WHAT THE EXERCISE ASKS
If a line in the listing below has the string "right", copy it out.

DATA FOR THE TASK
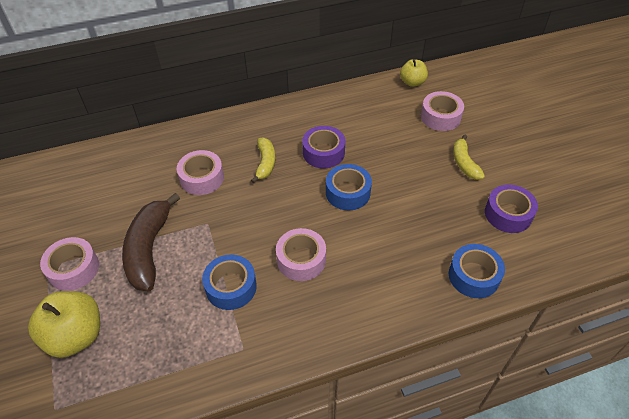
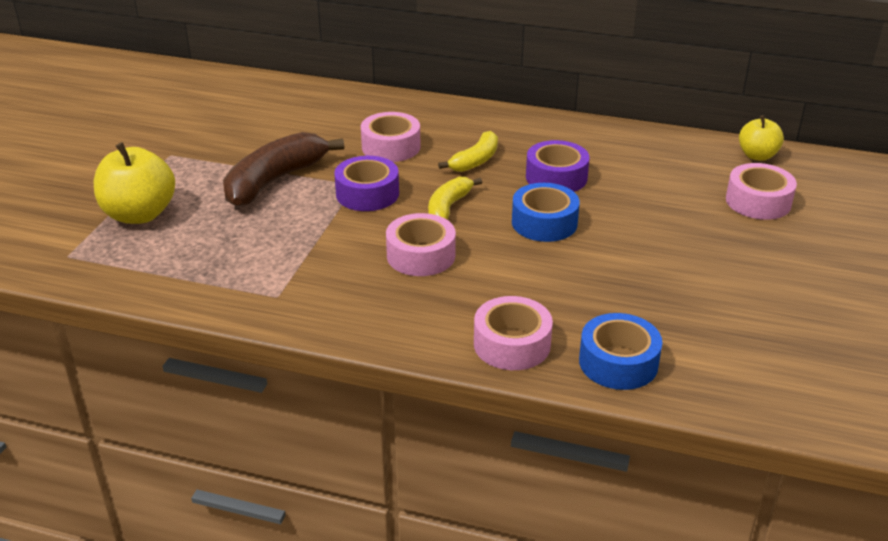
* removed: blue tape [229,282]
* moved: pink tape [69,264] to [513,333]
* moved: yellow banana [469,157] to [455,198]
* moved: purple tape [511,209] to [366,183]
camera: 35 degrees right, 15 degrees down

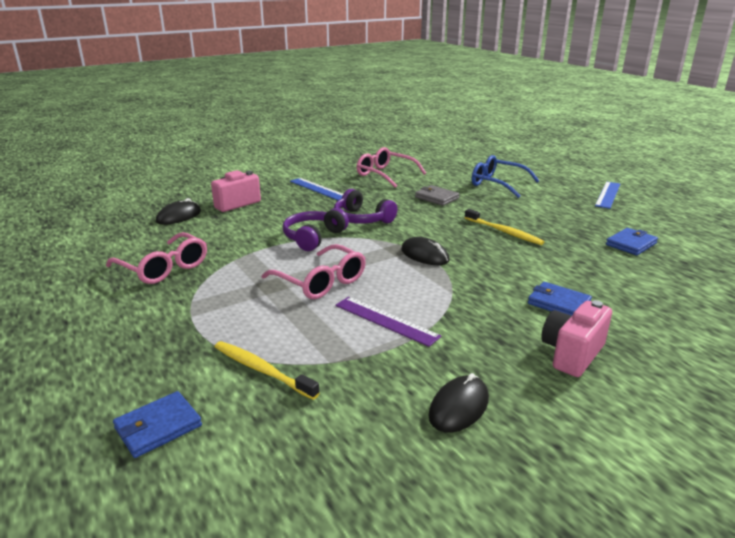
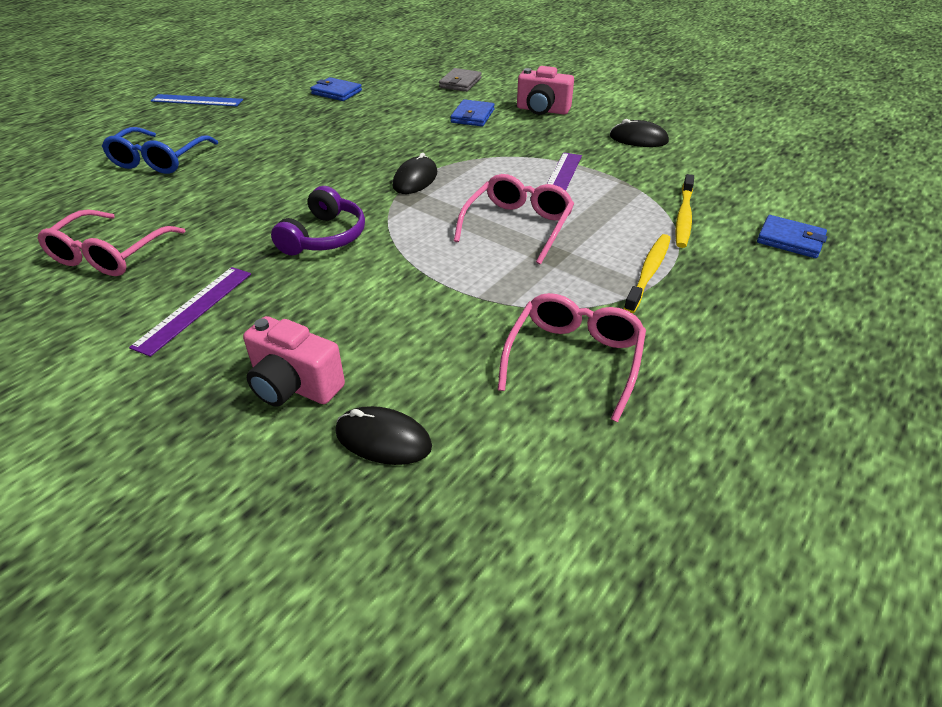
* removed: purple headphones [316,229]
* moved: grey wallet [437,195] to [460,80]
* moved: yellow toothbrush [504,227] to [647,273]
* recoloured: blue ruler [316,189] to purple ruler [190,312]
camera: 110 degrees left, 15 degrees up

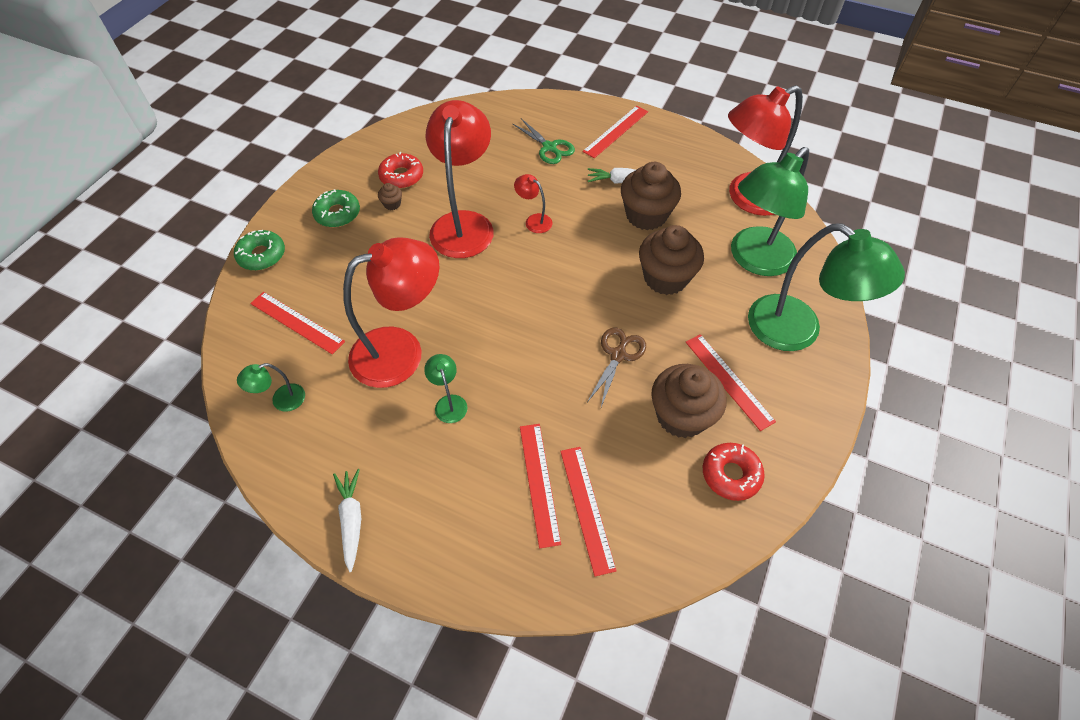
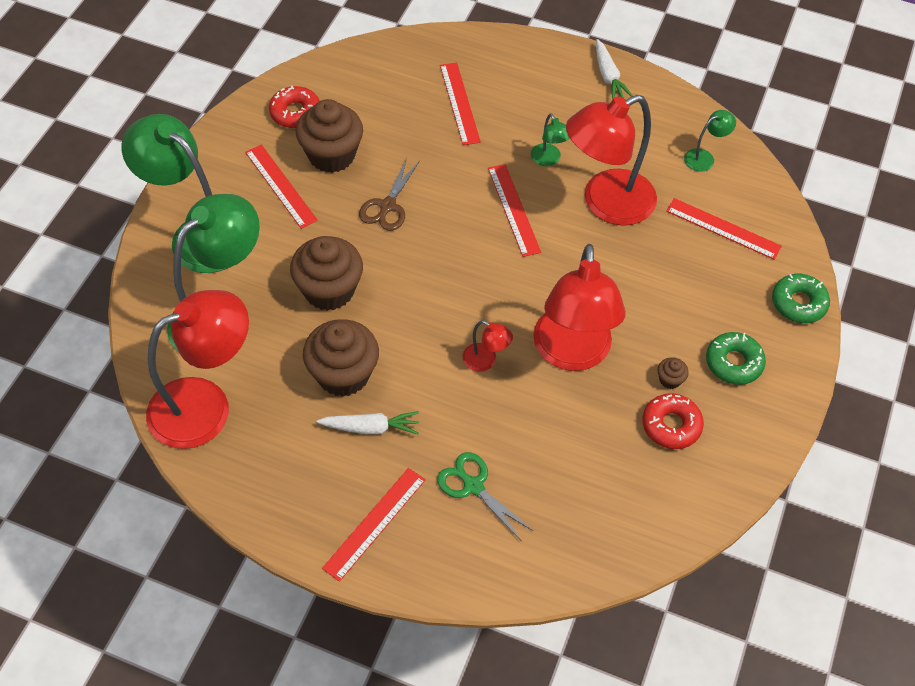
* moved: red ruler [588,511] to [514,210]
camera: 175 degrees right, 0 degrees up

WRITTEN REPLY
camera: 35 degrees right, 15 degrees down
camera: 175 degrees right, 0 degrees up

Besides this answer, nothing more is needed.